Could you retype the records below exactly as they appear, skipping any pictures?

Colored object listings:
▼▼▼

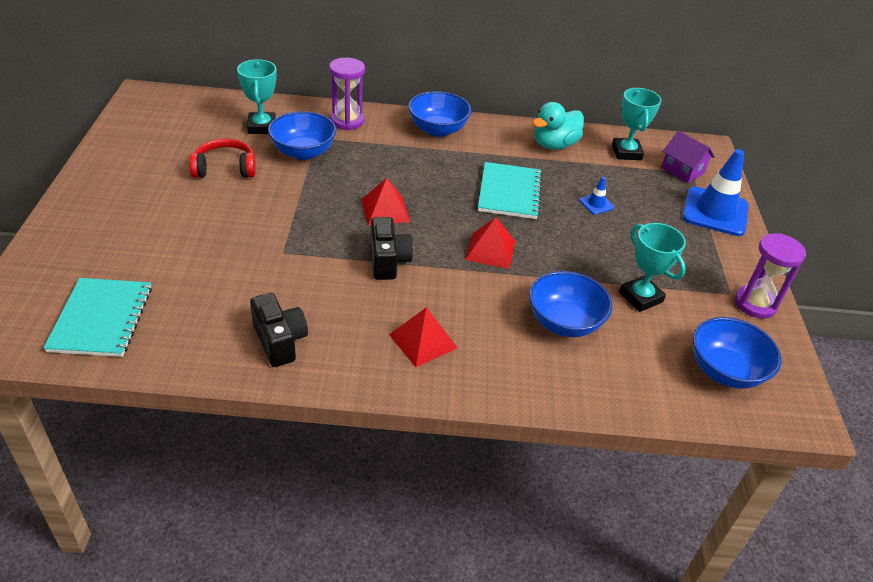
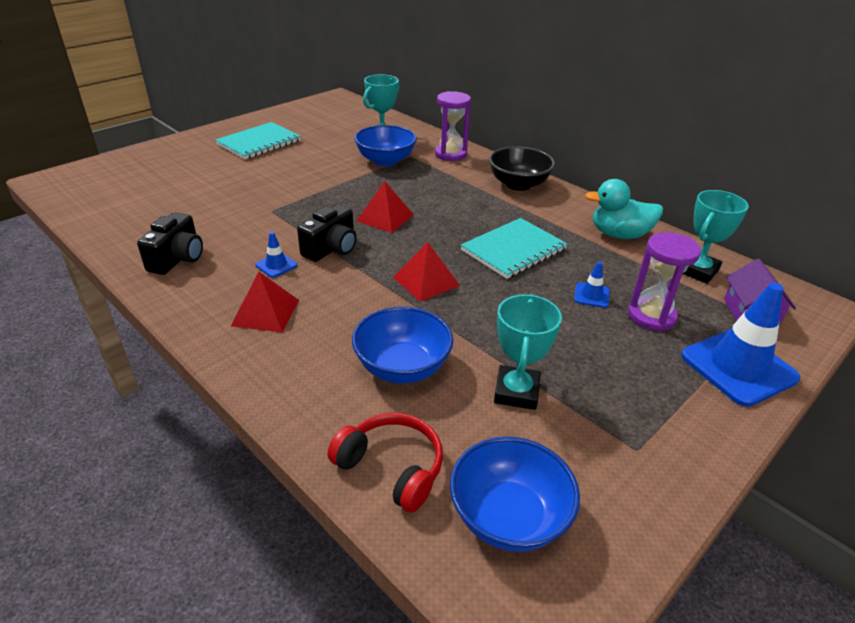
camera: 45 degrees right, 5 degrees down
(101, 319) = (113, 197): turquoise notebook -> turquoise notebook (259, 143)
(225, 168) = (317, 151): red headphones -> red headphones (391, 467)
(369, 299) = (276, 265): none -> blue traffic cone
(437, 130) = (518, 184): blue bowl -> black bowl
(755, 304) = (656, 479): purple hourglass -> purple hourglass (651, 316)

▲▲▲

## TASK SOLUTION:
camera: 45 degrees right, 5 degrees down
(101, 319) = (113, 197): turquoise notebook -> turquoise notebook (259, 143)
(225, 168) = (317, 151): red headphones -> red headphones (391, 467)
(369, 299) = (276, 265): none -> blue traffic cone
(437, 130) = (518, 184): blue bowl -> black bowl
(755, 304) = (656, 479): purple hourglass -> purple hourglass (651, 316)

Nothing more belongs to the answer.